▸ TASK:
Put the lines from the one containing "Is point (225, 568)" through the one containing "(B) laptop keyboard", both included, into a numbered list, leaving out blank lines.

Stored data:

- - - - - - -

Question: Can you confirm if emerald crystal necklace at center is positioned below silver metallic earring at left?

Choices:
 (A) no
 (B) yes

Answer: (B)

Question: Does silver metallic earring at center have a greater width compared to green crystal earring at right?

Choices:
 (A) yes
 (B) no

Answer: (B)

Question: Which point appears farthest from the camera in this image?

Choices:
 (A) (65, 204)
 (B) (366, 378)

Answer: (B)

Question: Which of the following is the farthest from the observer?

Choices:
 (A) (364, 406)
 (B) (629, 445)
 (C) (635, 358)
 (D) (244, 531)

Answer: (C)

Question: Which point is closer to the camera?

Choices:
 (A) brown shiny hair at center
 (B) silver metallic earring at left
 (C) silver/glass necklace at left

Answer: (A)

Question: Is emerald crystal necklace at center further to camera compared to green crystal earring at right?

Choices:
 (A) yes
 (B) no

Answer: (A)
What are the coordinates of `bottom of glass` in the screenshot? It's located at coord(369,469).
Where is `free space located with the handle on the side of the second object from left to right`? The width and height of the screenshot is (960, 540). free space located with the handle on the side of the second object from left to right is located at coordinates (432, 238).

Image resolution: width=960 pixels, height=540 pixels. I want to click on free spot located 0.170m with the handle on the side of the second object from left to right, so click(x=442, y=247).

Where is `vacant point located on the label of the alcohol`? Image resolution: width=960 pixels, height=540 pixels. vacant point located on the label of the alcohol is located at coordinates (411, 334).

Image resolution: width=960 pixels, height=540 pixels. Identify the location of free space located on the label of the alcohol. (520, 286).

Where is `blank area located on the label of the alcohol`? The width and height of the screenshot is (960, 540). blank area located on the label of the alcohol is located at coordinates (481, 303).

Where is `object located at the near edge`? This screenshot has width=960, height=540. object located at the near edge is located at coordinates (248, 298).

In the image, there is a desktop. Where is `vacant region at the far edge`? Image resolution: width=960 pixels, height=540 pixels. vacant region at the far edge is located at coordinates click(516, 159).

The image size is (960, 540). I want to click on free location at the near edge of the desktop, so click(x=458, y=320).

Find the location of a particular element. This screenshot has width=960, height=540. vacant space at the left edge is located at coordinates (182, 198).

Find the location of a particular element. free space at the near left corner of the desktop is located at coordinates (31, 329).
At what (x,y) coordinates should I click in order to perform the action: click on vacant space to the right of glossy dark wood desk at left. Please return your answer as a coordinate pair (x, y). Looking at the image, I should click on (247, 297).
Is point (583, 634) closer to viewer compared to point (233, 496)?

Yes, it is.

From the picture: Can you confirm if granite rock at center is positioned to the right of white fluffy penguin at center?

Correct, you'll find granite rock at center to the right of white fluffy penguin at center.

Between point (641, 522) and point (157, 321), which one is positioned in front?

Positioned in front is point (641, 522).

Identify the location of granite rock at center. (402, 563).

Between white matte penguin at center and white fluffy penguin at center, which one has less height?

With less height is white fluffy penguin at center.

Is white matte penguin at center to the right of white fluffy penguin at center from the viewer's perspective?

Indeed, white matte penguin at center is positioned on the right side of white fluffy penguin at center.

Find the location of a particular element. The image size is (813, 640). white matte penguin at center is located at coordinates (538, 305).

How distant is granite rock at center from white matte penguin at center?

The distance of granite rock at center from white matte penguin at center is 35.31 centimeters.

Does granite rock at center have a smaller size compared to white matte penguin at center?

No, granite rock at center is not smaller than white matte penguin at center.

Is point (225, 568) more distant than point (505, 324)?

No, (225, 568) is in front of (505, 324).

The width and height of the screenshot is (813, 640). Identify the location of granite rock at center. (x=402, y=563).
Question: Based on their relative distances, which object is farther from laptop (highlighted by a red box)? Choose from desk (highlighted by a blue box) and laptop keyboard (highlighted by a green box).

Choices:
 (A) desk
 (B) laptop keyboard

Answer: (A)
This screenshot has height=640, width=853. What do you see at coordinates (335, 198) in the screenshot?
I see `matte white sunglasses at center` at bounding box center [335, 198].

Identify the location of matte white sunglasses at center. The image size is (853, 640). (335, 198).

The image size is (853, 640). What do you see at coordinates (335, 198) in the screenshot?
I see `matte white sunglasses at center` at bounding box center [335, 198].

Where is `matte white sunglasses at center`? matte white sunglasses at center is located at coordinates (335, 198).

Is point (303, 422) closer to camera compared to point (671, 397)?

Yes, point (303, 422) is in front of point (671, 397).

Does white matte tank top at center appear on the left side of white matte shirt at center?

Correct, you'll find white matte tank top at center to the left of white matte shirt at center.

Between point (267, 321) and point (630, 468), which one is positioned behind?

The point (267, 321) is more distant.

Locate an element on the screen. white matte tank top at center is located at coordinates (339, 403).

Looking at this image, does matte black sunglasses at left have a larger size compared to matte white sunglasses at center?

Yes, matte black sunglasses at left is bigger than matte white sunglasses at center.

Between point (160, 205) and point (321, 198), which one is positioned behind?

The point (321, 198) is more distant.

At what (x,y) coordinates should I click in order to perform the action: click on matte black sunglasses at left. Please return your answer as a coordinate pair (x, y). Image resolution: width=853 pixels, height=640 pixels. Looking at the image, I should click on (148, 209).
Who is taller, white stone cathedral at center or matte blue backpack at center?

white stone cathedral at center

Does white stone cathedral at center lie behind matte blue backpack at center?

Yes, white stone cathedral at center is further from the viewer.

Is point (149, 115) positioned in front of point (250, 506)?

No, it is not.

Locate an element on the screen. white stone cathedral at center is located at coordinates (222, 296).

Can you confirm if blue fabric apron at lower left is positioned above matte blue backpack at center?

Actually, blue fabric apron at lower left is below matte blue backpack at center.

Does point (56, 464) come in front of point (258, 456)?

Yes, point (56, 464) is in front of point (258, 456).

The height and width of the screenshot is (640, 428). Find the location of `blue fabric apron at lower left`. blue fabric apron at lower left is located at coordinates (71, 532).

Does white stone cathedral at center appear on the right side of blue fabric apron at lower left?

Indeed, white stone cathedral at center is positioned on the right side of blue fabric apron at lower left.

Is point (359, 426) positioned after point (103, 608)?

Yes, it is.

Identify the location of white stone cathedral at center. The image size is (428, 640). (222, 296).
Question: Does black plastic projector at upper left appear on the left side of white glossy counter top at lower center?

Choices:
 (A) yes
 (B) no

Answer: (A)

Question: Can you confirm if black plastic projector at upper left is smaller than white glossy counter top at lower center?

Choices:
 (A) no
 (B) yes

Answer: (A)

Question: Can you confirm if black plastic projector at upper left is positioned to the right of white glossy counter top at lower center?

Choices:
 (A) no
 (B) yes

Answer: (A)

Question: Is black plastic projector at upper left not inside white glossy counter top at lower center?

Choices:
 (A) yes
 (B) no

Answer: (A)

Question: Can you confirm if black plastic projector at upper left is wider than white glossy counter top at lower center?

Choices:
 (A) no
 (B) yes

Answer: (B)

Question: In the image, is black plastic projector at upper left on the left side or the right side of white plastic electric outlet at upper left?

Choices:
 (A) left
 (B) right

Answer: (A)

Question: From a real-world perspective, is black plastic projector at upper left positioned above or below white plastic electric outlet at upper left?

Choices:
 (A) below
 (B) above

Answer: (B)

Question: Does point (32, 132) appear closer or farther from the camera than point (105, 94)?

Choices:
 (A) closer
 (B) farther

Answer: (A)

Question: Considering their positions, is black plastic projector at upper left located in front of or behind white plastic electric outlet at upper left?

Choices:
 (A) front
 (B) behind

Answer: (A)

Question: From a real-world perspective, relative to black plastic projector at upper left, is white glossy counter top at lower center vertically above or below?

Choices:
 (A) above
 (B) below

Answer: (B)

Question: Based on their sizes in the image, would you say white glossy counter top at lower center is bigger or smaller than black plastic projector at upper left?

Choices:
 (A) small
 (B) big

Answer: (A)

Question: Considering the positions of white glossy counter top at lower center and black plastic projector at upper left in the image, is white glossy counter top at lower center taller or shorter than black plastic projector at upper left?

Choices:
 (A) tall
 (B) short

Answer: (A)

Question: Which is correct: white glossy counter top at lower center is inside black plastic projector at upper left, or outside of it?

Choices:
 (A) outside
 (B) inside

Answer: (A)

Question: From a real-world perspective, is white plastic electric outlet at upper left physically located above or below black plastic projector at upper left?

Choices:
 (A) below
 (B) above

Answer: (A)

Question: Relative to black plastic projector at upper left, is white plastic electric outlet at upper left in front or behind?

- - - - - - -

▸ SOLUTION:
1. Is point (225, 568) more distant than point (505, 324)?
2. No, (225, 568) is in front of (505, 324).
3. The width and height of the screenshot is (813, 640). Identify the location of granite rock at center. (x=402, y=563).
4. Question: Based on their relative distances, which object is farther from laptop (highlighted by a red box)? Choose from desk (highlighted by a blue box) and laptop keyboard (highlighted by a green box).
5. Choices:
6.  (A) desk
7.  (B) laptop keyboard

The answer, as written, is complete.